Exercise instructions
Please take the records that follow and repeat exactly the lines starting with the line with "(175, 451) = (324, 504): turquoise" and going on through the line with "(561, 724) = (582, 397): turquoise".

===== Information supplied =====

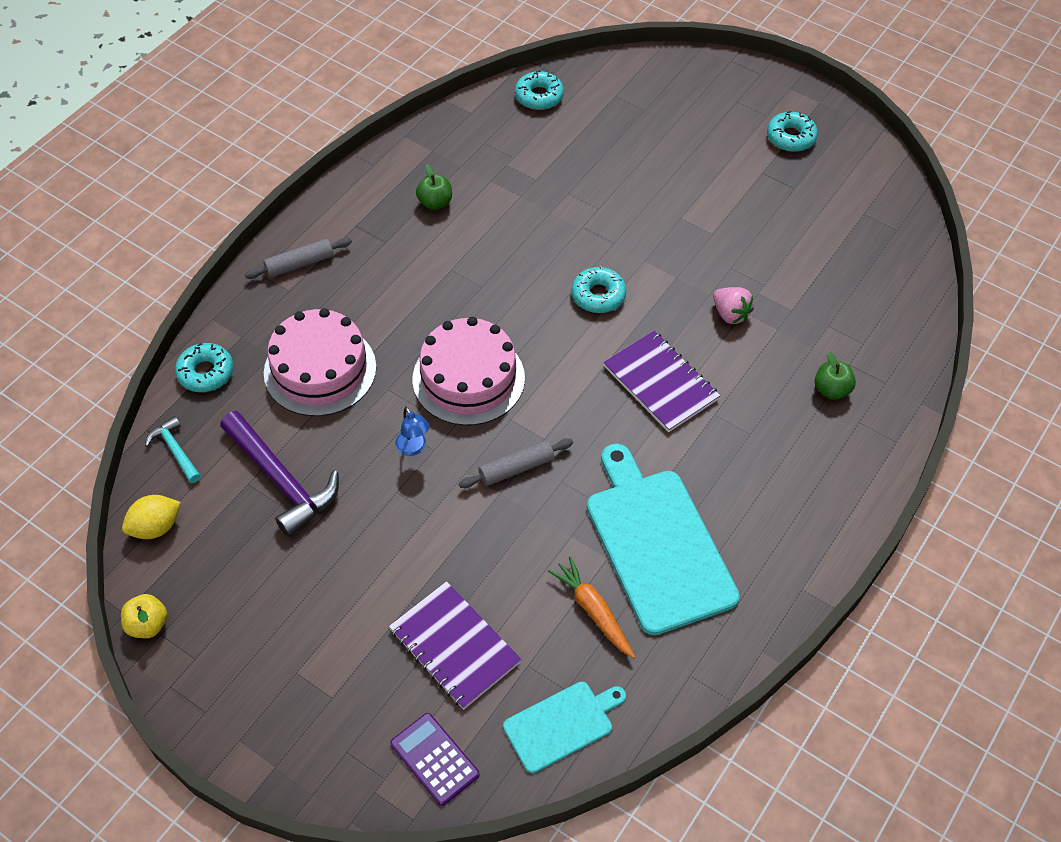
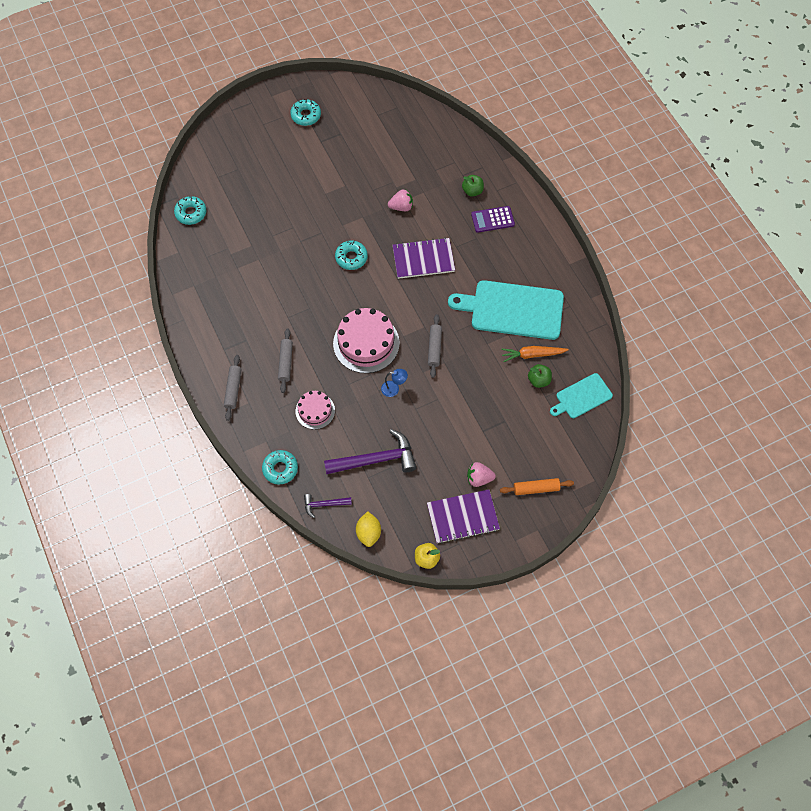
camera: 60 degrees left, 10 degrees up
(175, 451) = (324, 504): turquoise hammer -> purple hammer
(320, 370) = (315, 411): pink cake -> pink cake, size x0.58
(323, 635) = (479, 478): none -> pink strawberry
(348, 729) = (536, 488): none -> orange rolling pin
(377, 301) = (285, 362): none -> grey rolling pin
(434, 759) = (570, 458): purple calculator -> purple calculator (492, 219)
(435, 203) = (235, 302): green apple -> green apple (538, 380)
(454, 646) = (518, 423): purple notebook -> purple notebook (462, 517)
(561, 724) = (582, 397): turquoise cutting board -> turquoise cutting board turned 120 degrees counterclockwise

=====
===== Information supplied =====

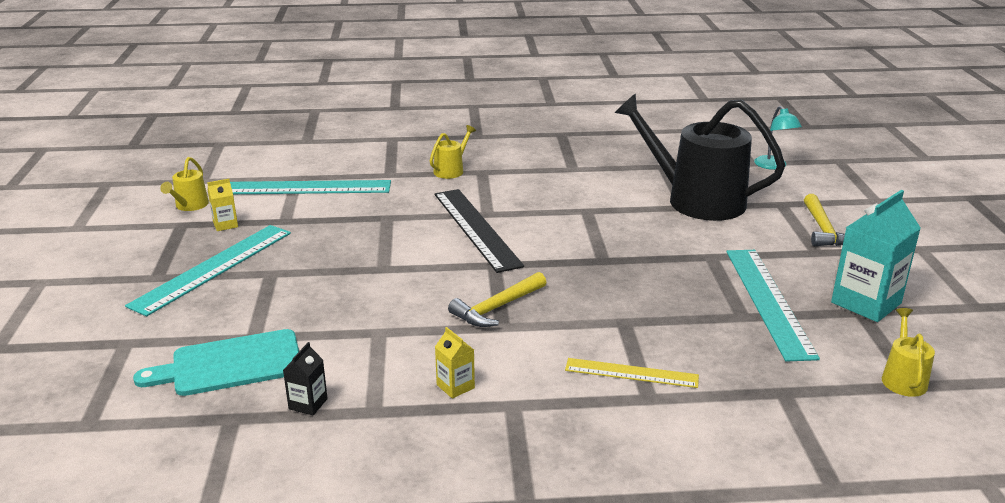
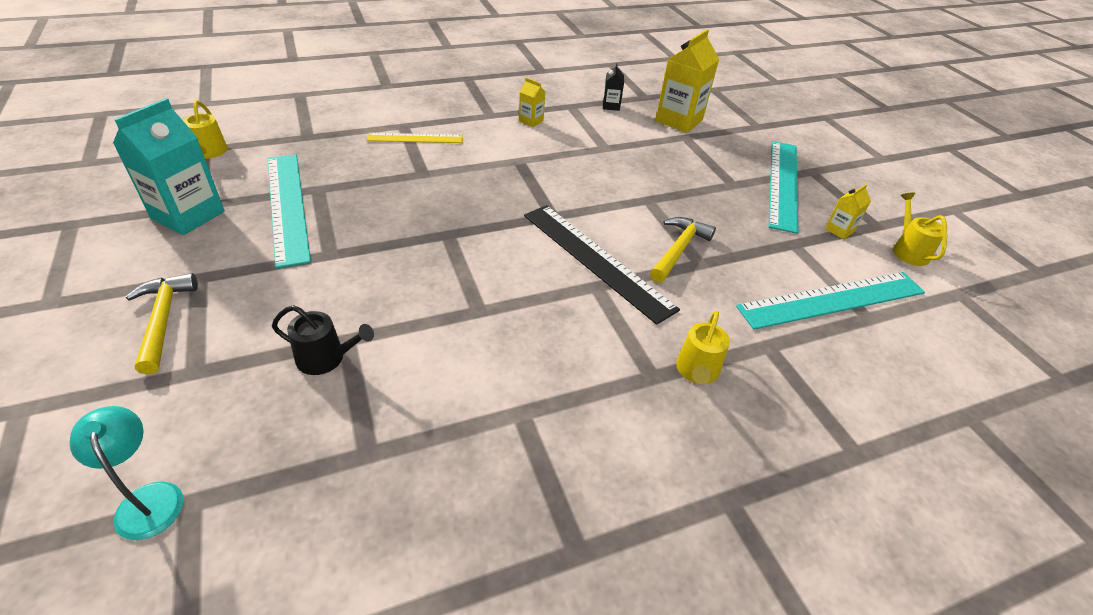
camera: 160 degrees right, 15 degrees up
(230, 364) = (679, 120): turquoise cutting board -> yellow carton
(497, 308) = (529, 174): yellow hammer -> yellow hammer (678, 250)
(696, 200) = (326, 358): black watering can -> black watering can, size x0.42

=====

Exercise output
(175, 451) = (324, 504): turquoise hammer -> purple hammer
(320, 370) = (315, 411): pink cake -> pink cake, size x0.58
(323, 635) = (479, 478): none -> pink strawberry
(348, 729) = (536, 488): none -> orange rolling pin
(377, 301) = (285, 362): none -> grey rolling pin
(434, 759) = (570, 458): purple calculator -> purple calculator (492, 219)
(435, 203) = (235, 302): green apple -> green apple (538, 380)
(454, 646) = (518, 423): purple notebook -> purple notebook (462, 517)
(561, 724) = (582, 397): turquoise cutting board -> turquoise cutting board turned 120 degrees counterclockwise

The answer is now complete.